== What needs to be done ==
Only the lines from the one containing "C14: 100pF (GND, SIG37)" through the end of the listing are to be transcribed, exactly and with both ends included.

== Given records ==

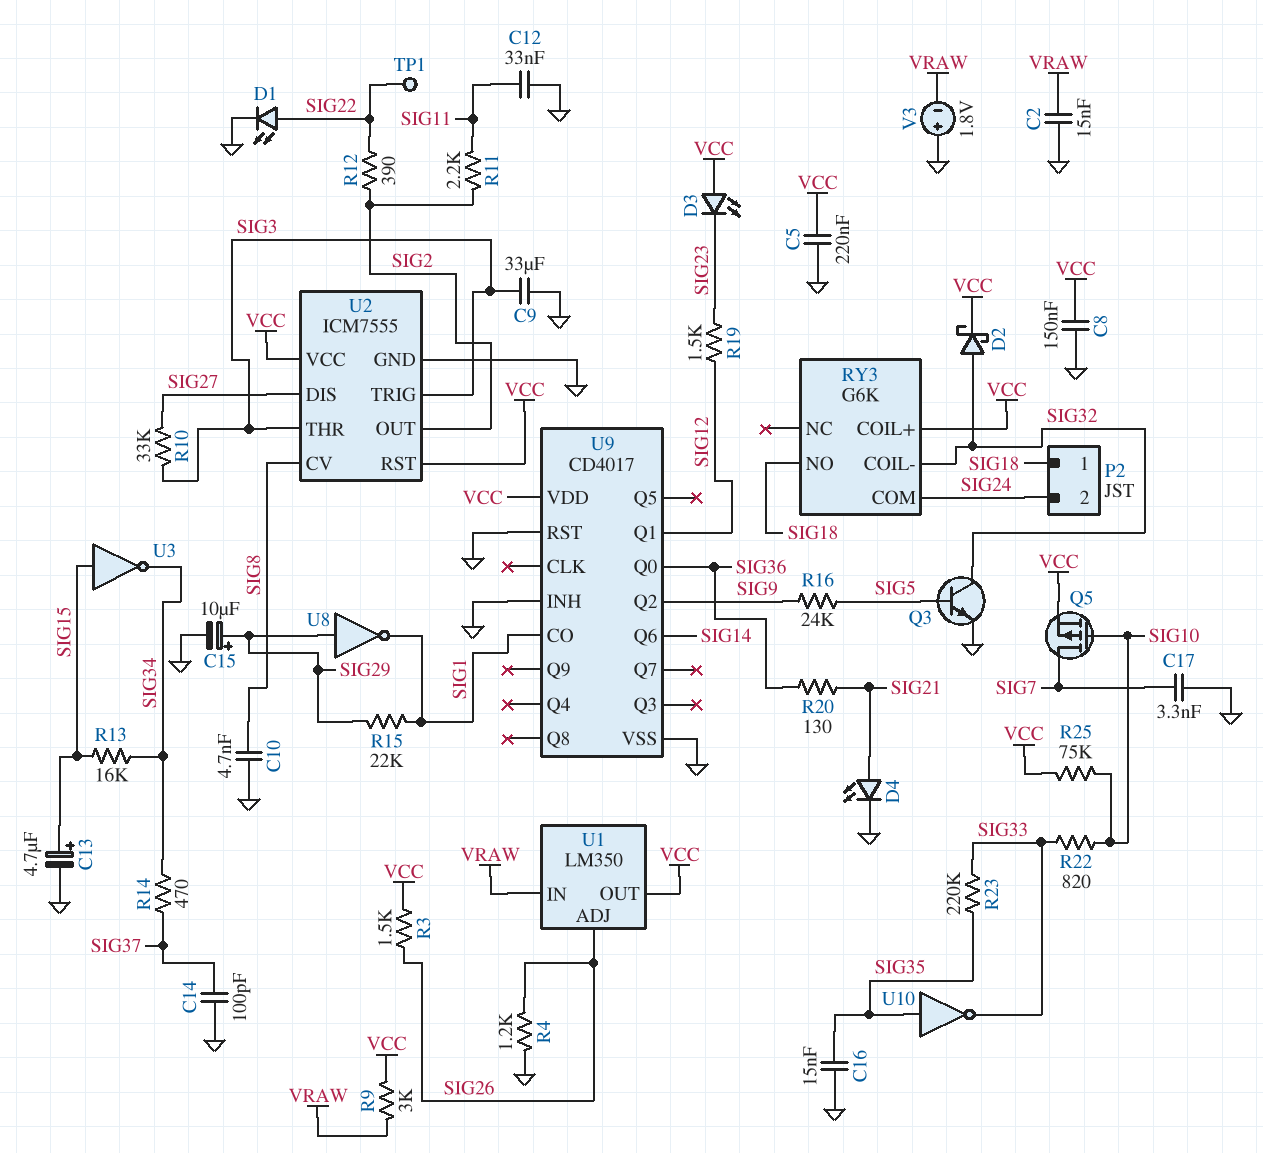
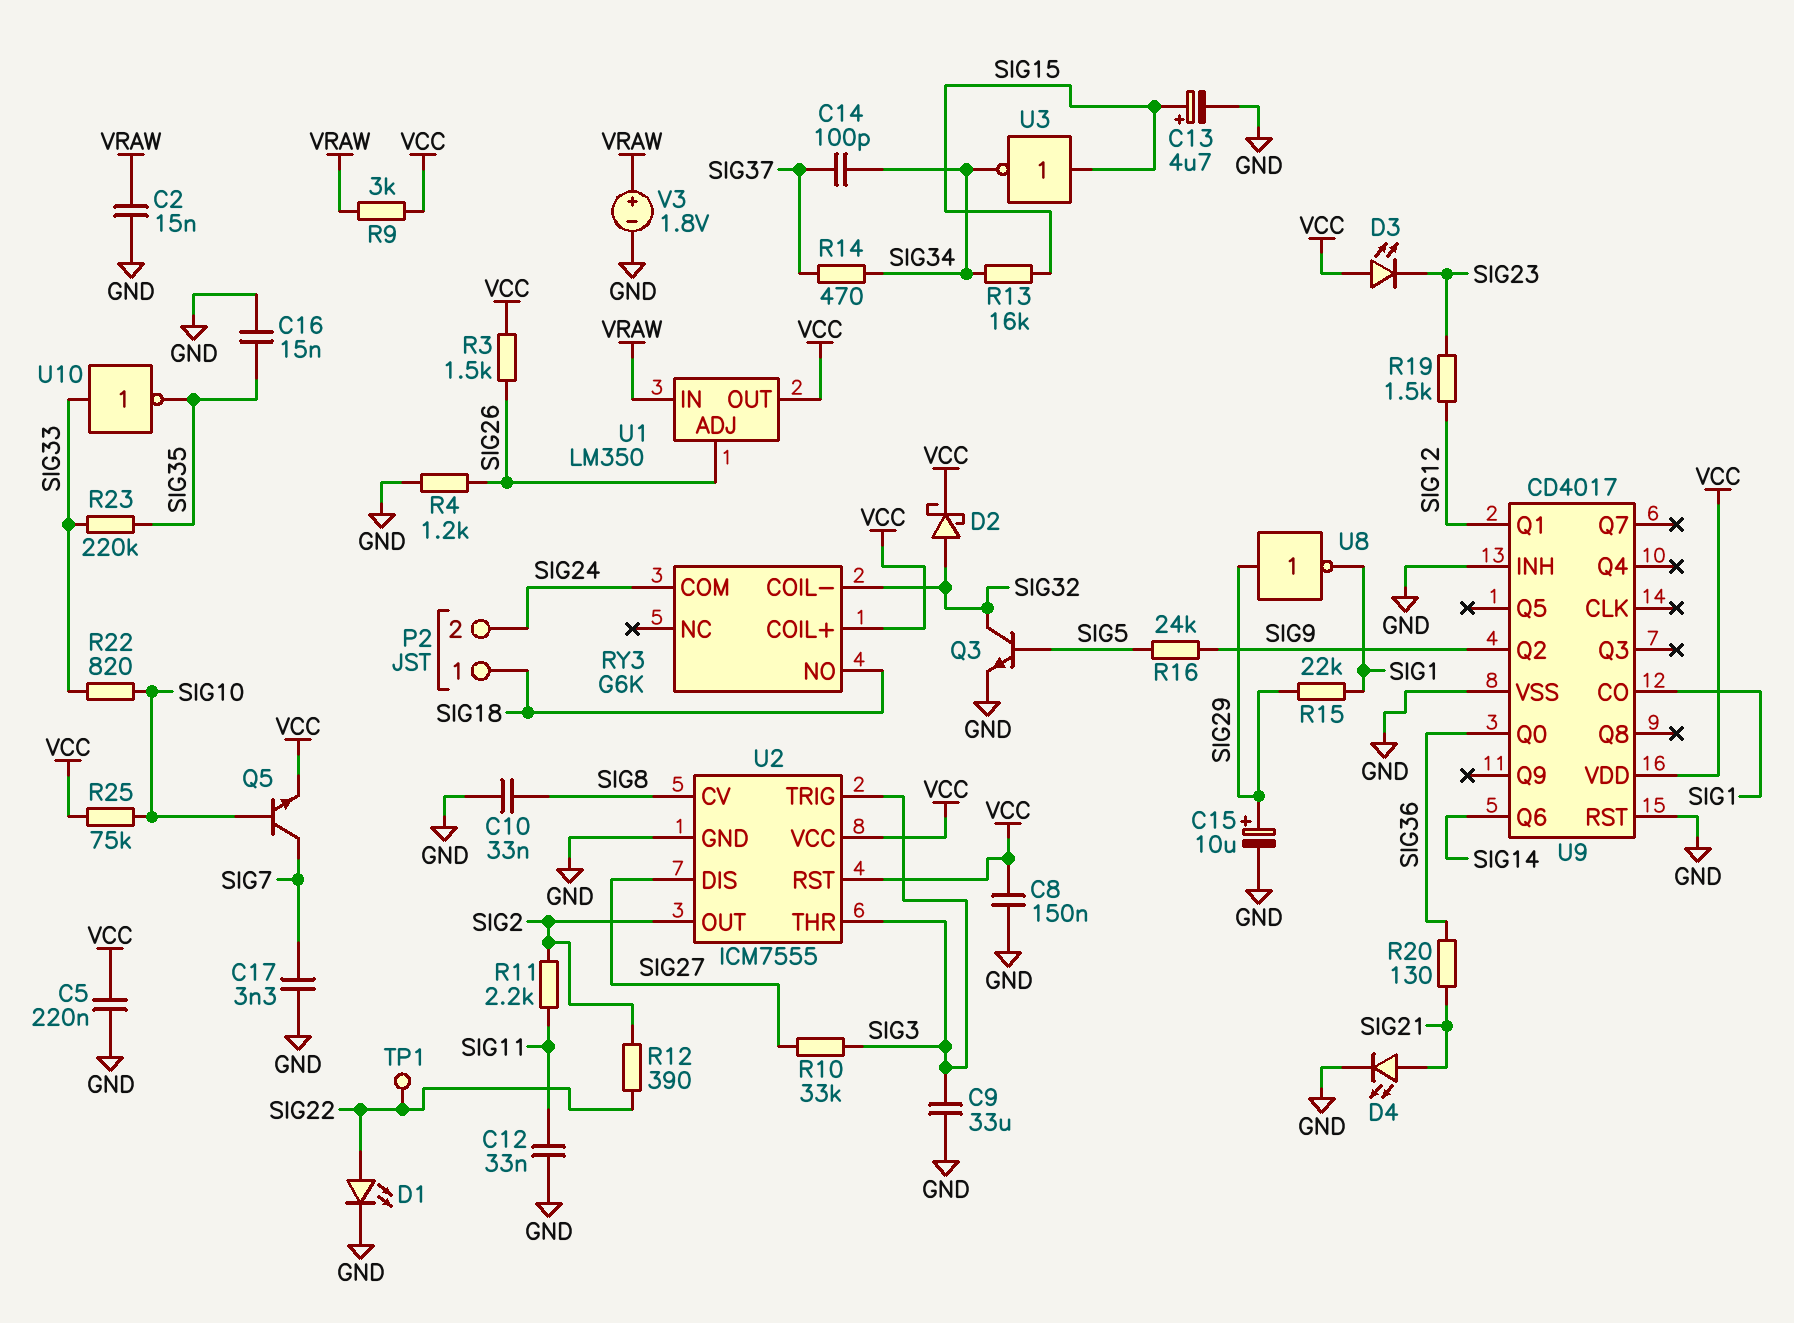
C10: 4.7nF (GND, SIG8) -> 33nF (GND, SIG8)
C14: 100pF (GND, SIG37) -> 100pF (SIG34, SIG37)
Q5: PMOS (G SIG10, D SIG7, S VCC) -> NPN (B SIG10, C SIG7, E VCC)
U10: NOT (in SIG35, out SIG33) -> NOT (in SIG33, out SIG35)
V3: 1.8V (plus GND, minus VRAW) -> 1.8V (plus VRAW, minus GND)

== Task answer ==
C14: 100pF (GND, SIG37) -> 100pF (SIG34, SIG37)
Q5: PMOS (G SIG10, D SIG7, S VCC) -> NPN (B SIG10, C SIG7, E VCC)
U10: NOT (in SIG35, out SIG33) -> NOT (in SIG33, out SIG35)
V3: 1.8V (plus GND, minus VRAW) -> 1.8V (plus VRAW, minus GND)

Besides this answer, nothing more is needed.